→ **WHAT THIS TASK INVOLVES**
Search the entries below for the word "none" and copy each line that has it.

<<<<

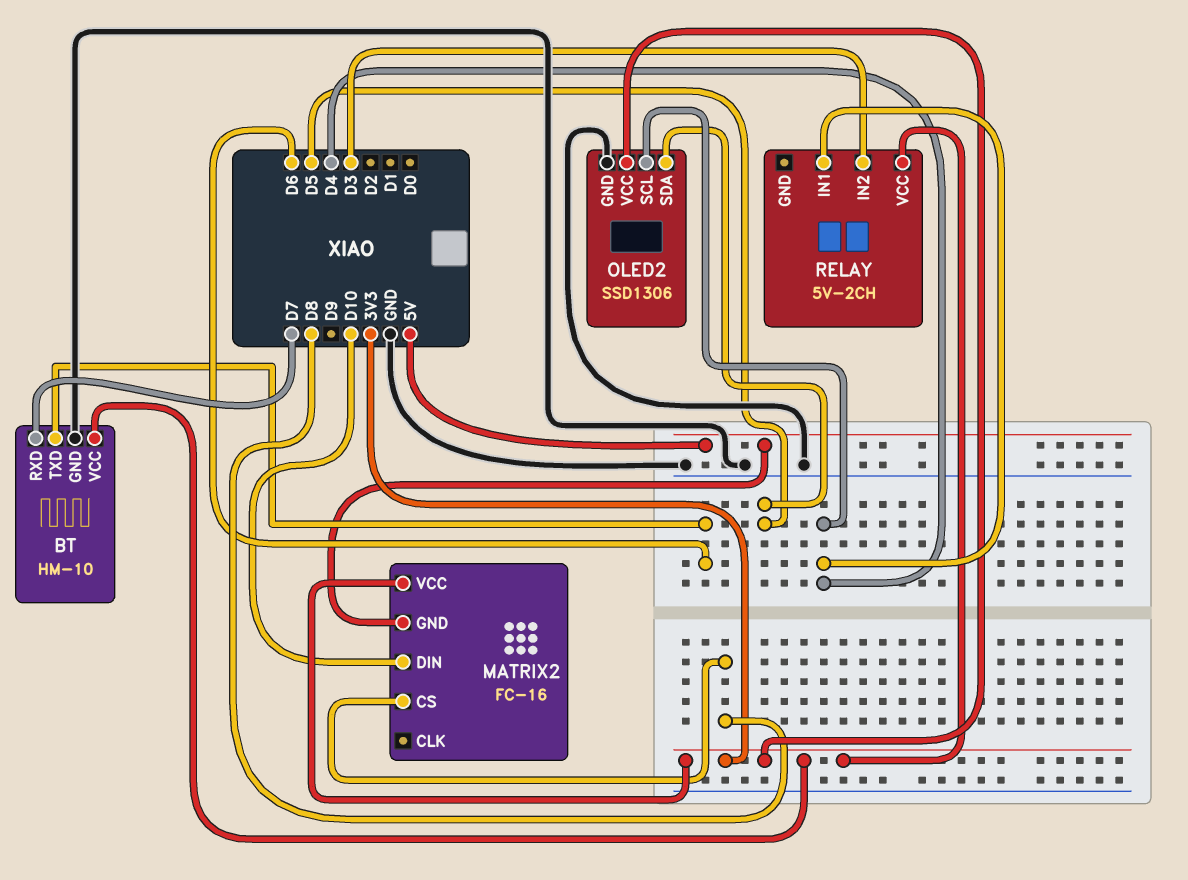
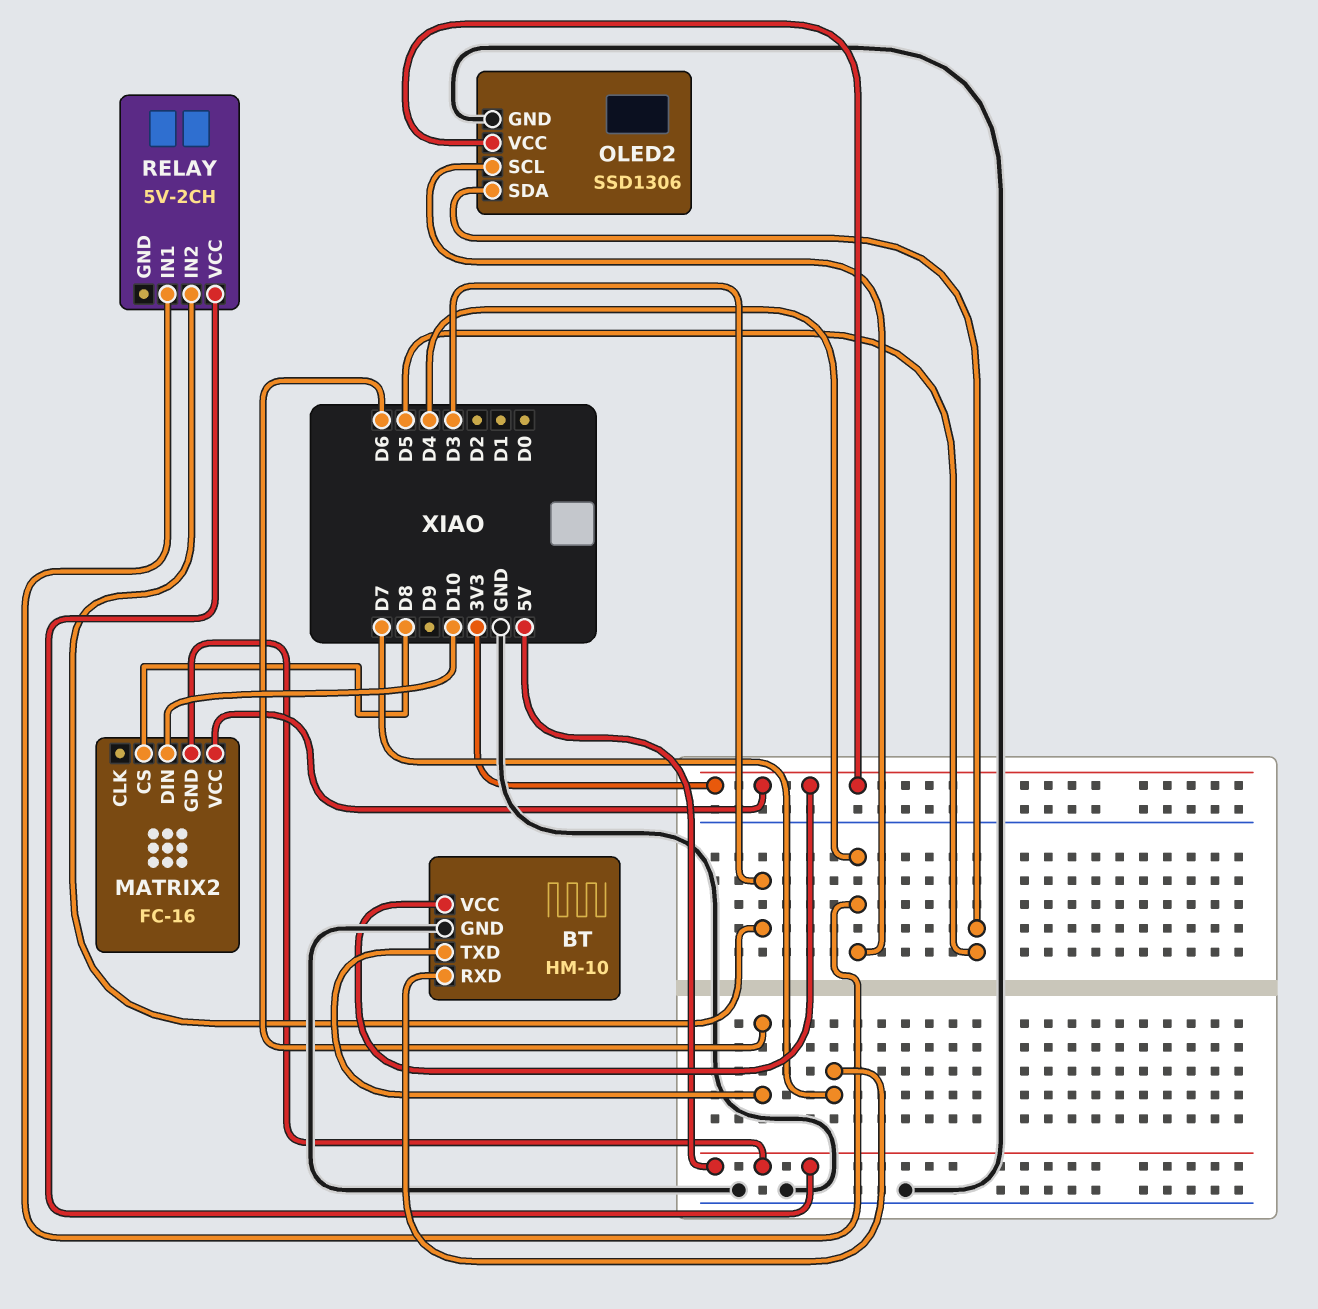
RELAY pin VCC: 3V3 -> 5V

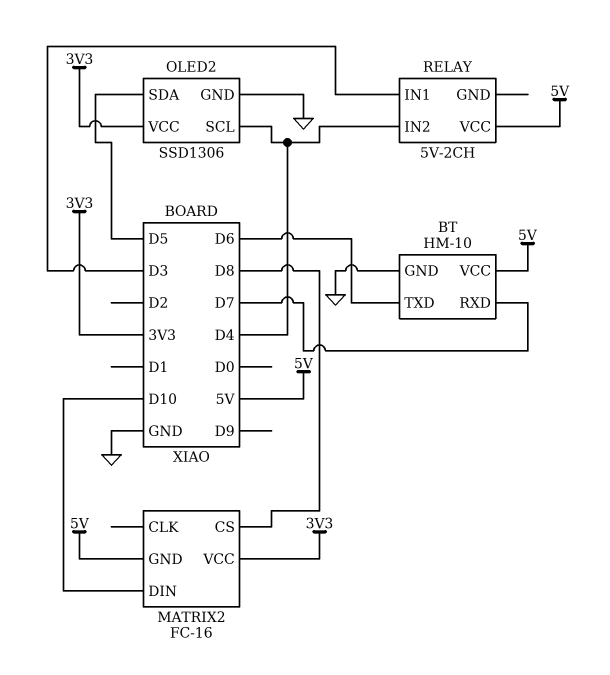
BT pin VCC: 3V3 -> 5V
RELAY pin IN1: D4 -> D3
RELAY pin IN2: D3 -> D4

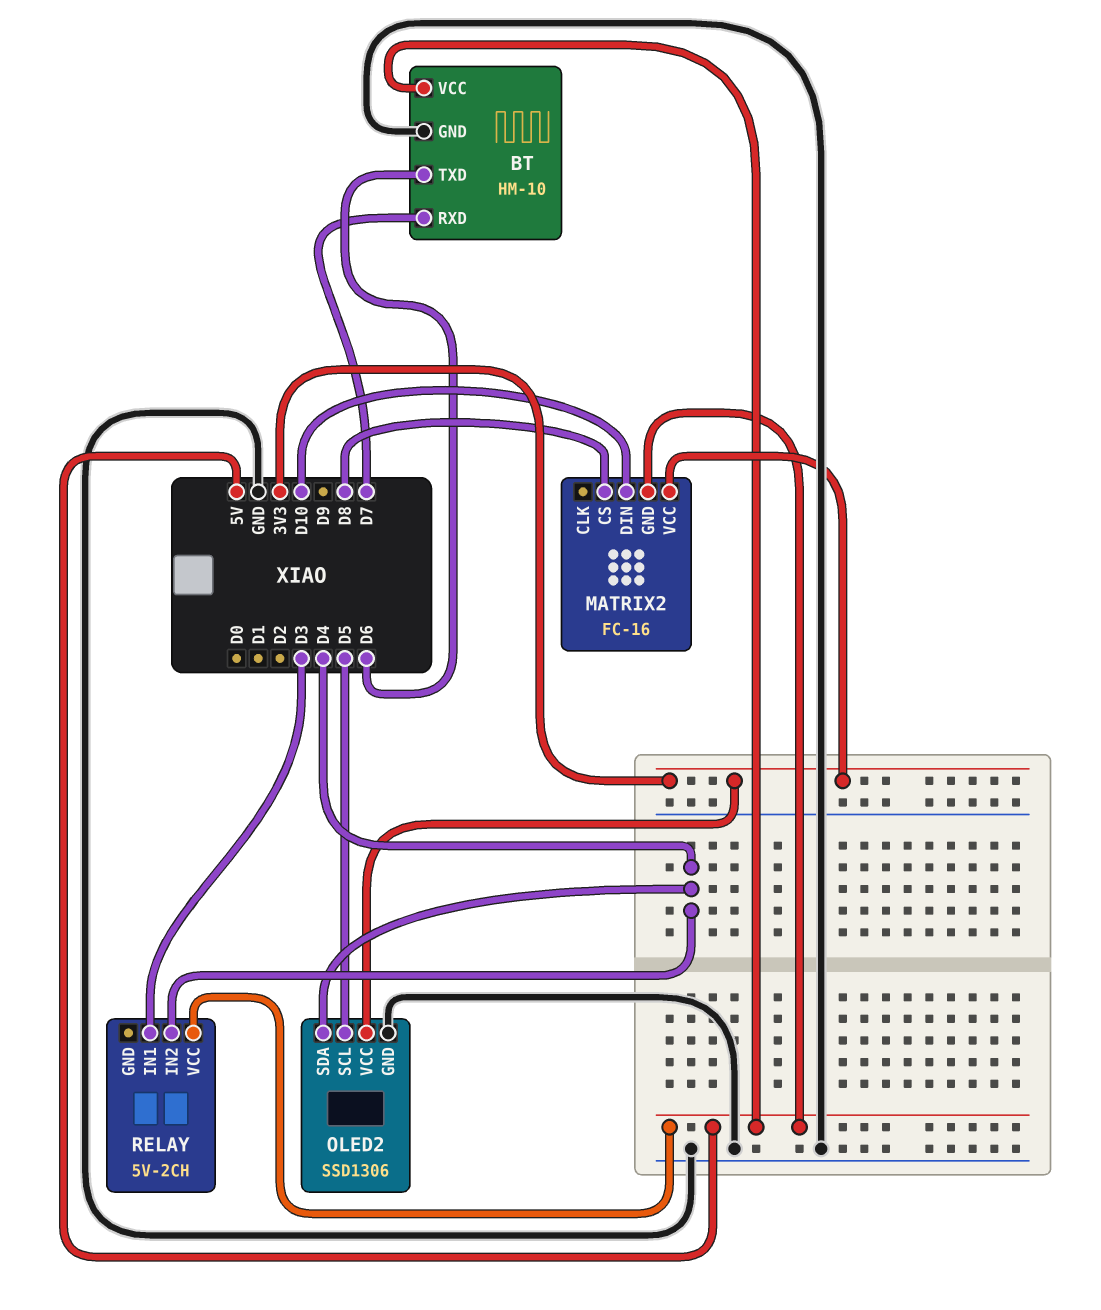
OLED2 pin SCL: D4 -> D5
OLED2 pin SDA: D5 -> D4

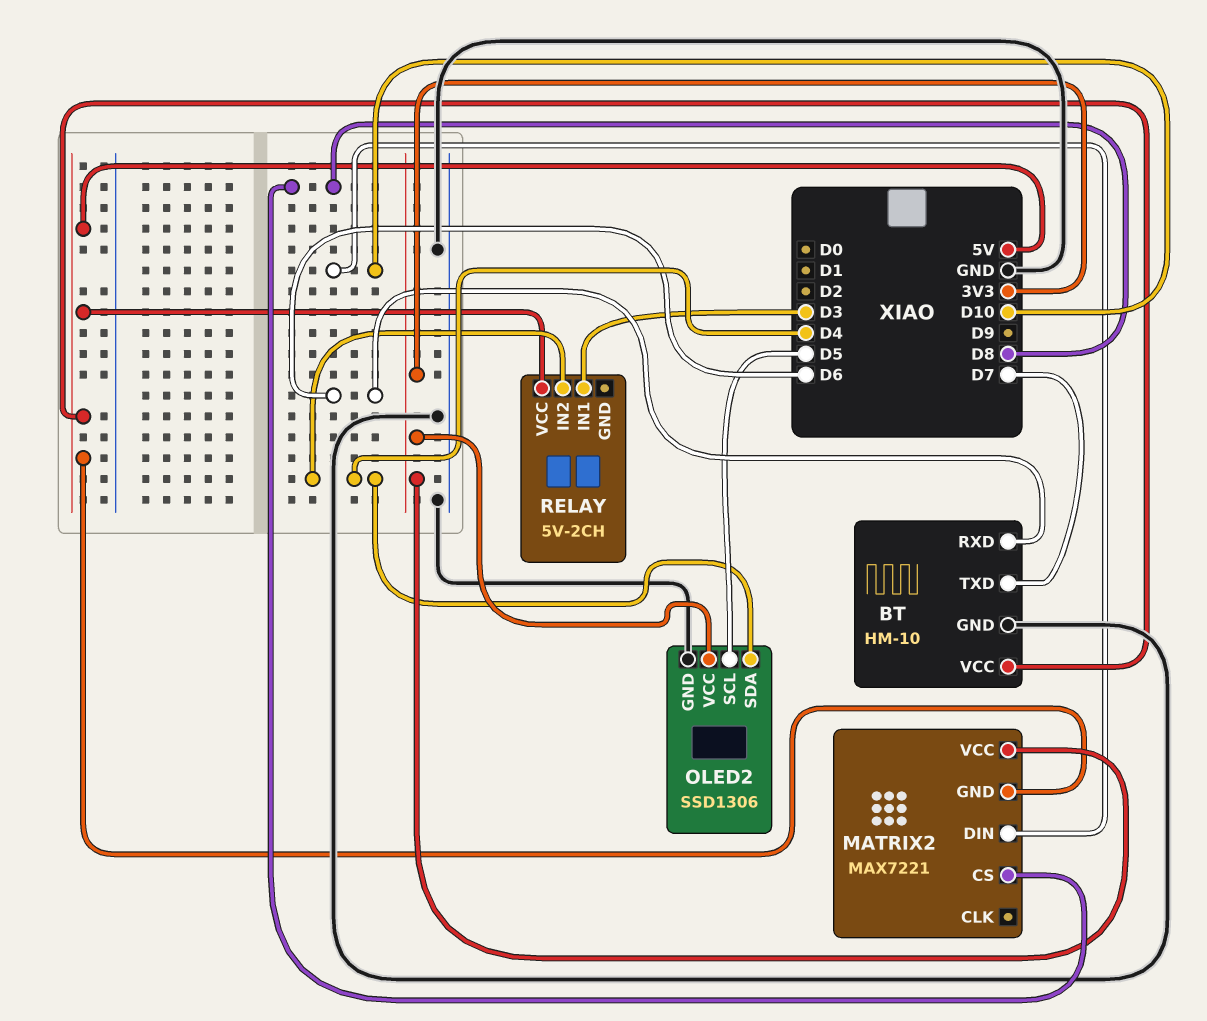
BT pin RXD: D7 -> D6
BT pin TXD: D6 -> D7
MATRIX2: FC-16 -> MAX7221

>>>>
<<<<

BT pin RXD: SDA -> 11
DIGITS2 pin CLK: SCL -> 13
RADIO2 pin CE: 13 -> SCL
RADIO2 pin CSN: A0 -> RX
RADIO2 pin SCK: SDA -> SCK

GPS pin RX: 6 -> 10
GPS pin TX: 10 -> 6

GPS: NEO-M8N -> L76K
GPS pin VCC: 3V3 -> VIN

>>>>
<<<<

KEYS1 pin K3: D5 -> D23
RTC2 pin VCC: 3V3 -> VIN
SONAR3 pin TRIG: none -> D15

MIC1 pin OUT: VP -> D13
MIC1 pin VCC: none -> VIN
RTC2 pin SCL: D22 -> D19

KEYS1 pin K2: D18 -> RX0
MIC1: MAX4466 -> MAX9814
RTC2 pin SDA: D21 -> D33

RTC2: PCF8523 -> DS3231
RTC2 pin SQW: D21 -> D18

>>>>

→ **RESULT OF THE EXERCISE**
SONAR3 pin TRIG: none -> D15
MIC1 pin VCC: none -> VIN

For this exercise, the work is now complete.